▸ SUPPLIED DATA:
══════════

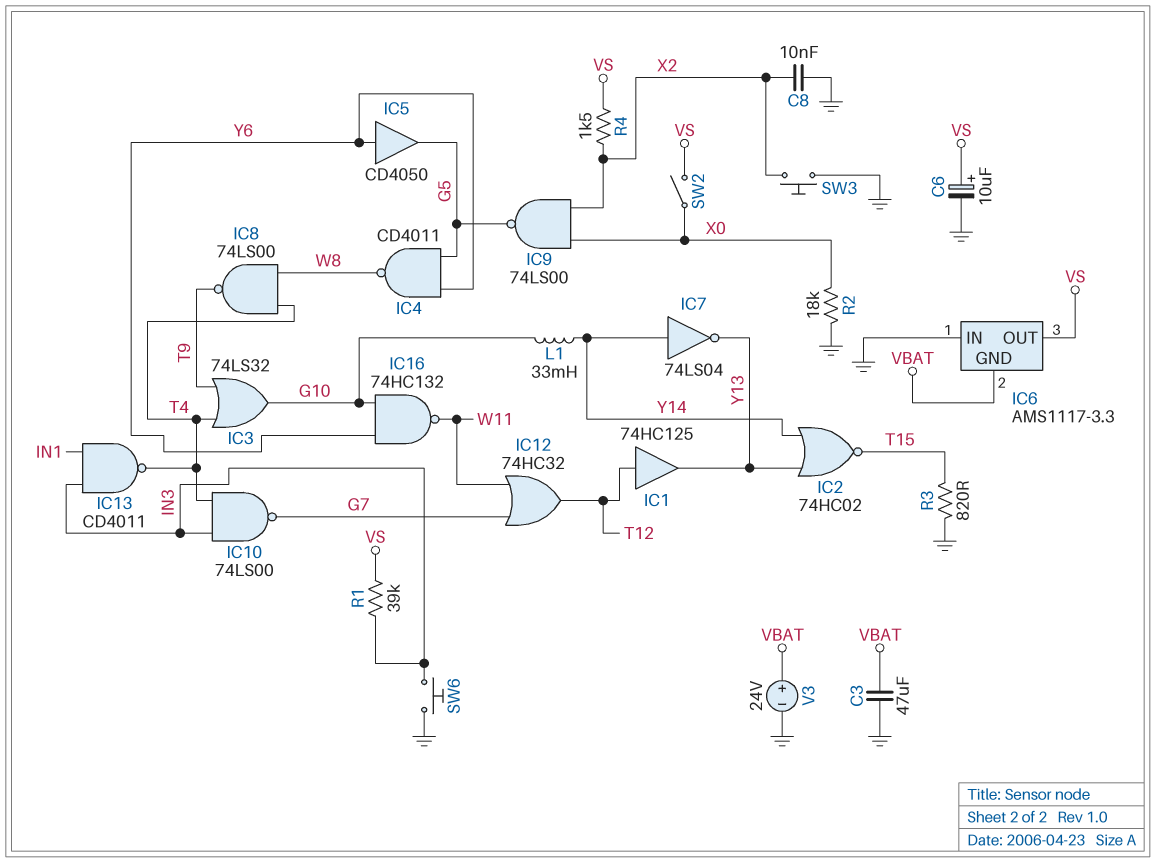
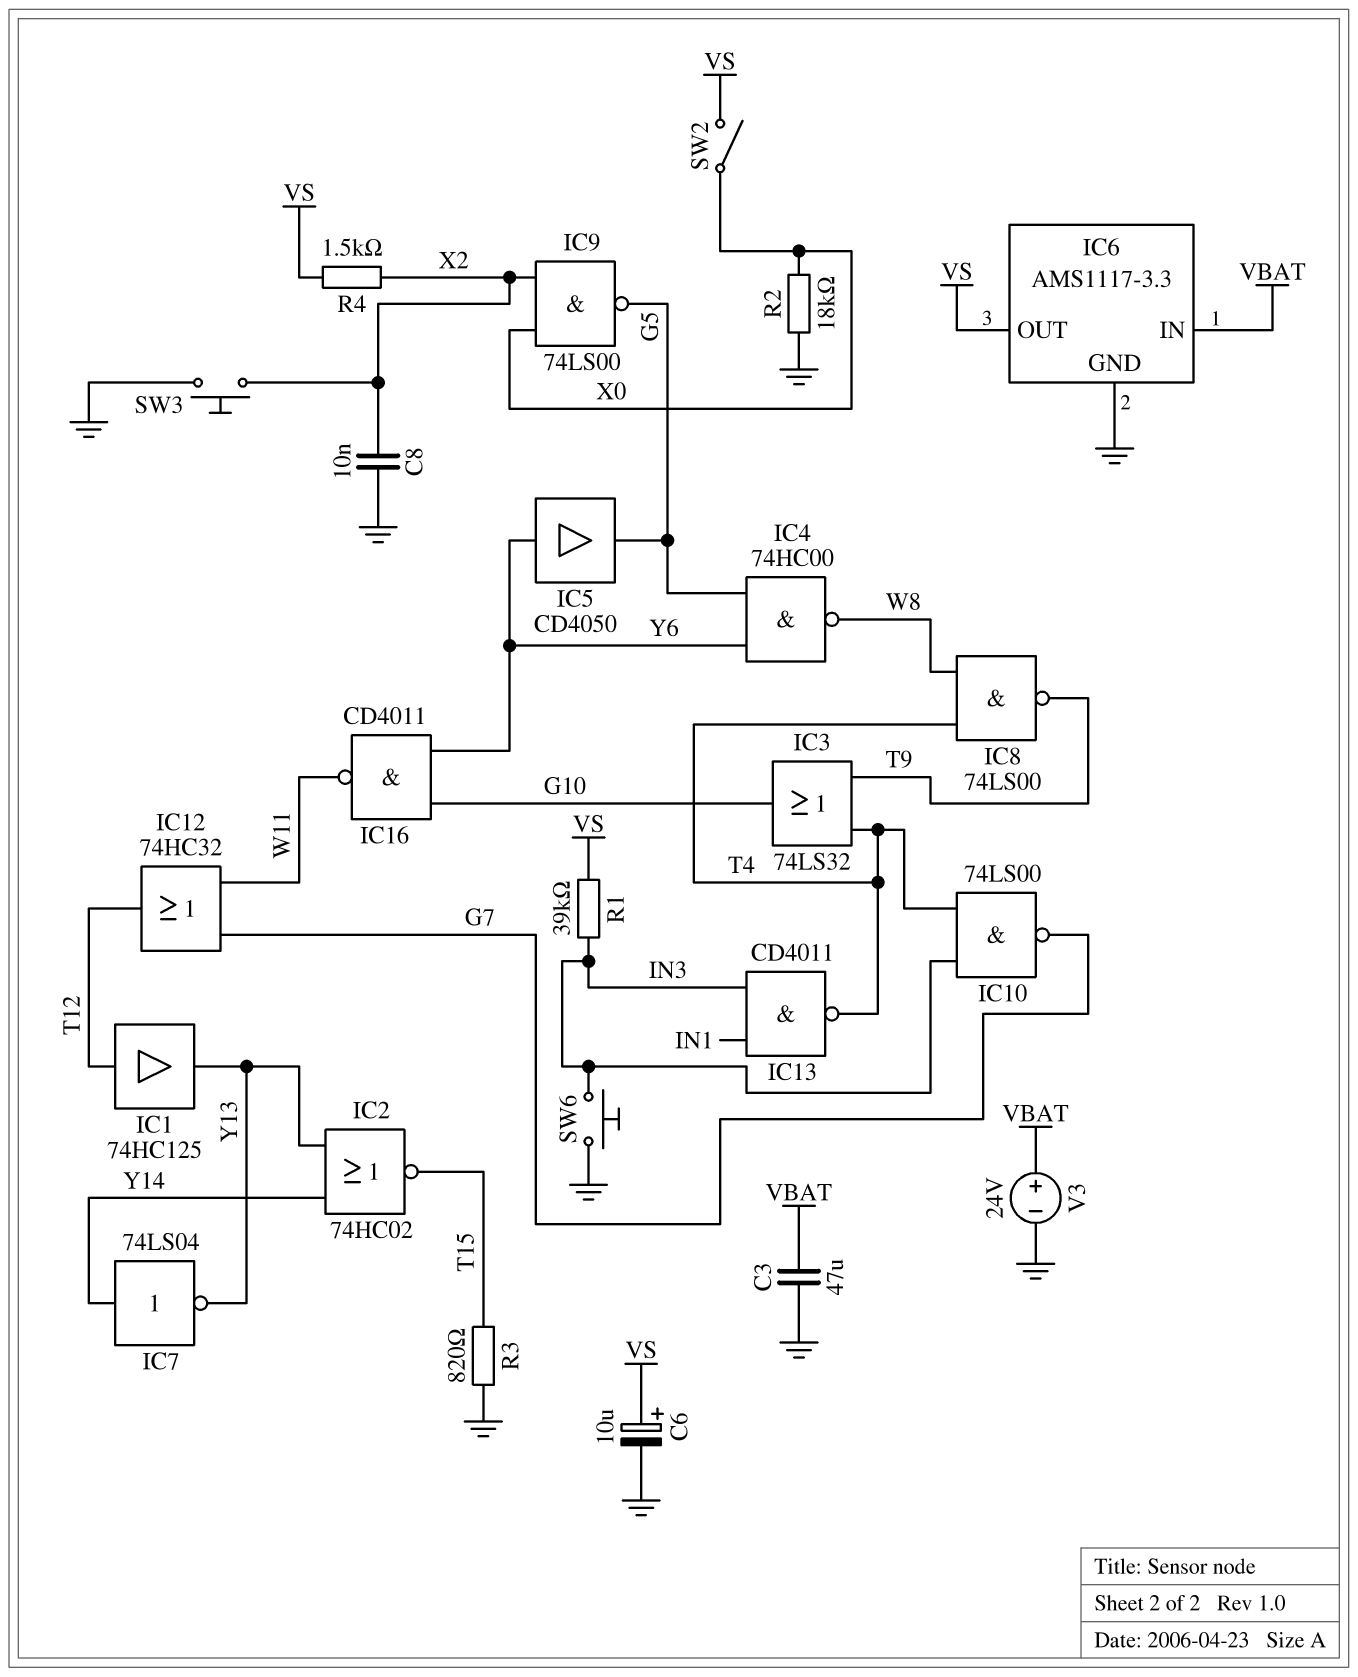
IC4: NAND CD4011 (in G5, in Y6, out W8) -> NAND 74HC00 (in G5, in Y6, out W8)
IC6 pin GND: VBAT -> GND
IC6 pin IN: GND -> VBAT
IC16: NAND 74HC132 (in G10, in Y6, out W11) -> NAND CD4011 (in G10, in Y6, out W11)
L1: 33mH (G10, Y14) -> none

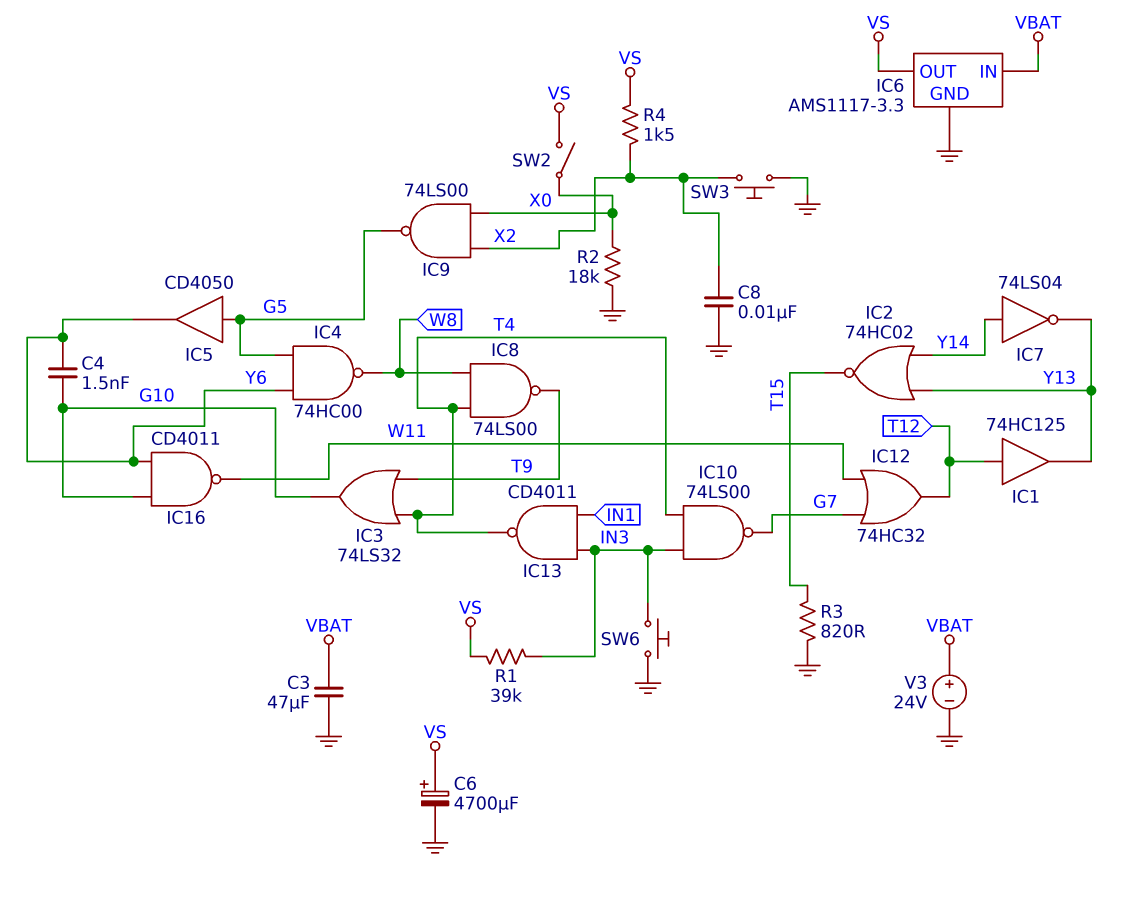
C4: none -> 1.5nF (G10, Y6)
C6: 10uF (plus VS, minus GND) -> 4700uF (plus VS, minus GND)
IC5: buffer CD4050 (in Y6, out G5) -> buffer CD4050 (in G5, out Y6)

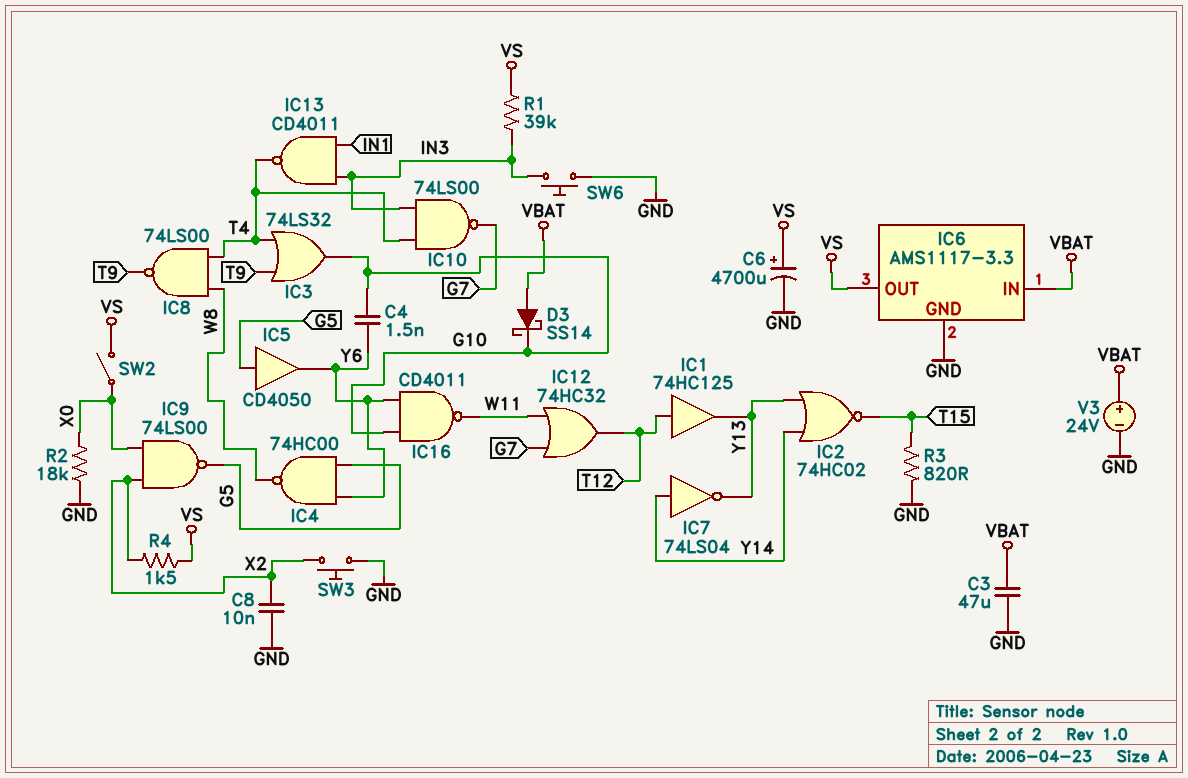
D3: none -> schottky SS14 (A VBAT, K G10)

══════════

▸ TASK DESCRIPTION: Would you copy out the data exactly, leaving every picture out?

▸ SOLUTION TO THIS EXERCISE:
IC4: NAND CD4011 (in G5, in Y6, out W8) -> NAND 74HC00 (in G5, in Y6, out W8)
IC6 pin GND: VBAT -> GND
IC6 pin IN: GND -> VBAT
IC16: NAND 74HC132 (in G10, in Y6, out W11) -> NAND CD4011 (in G10, in Y6, out W11)
L1: 33mH (G10, Y14) -> none

C4: none -> 1.5nF (G10, Y6)
C6: 10uF (plus VS, minus GND) -> 4700uF (plus VS, minus GND)
IC5: buffer CD4050 (in Y6, out G5) -> buffer CD4050 (in G5, out Y6)

D3: none -> schottky SS14 (A VBAT, K G10)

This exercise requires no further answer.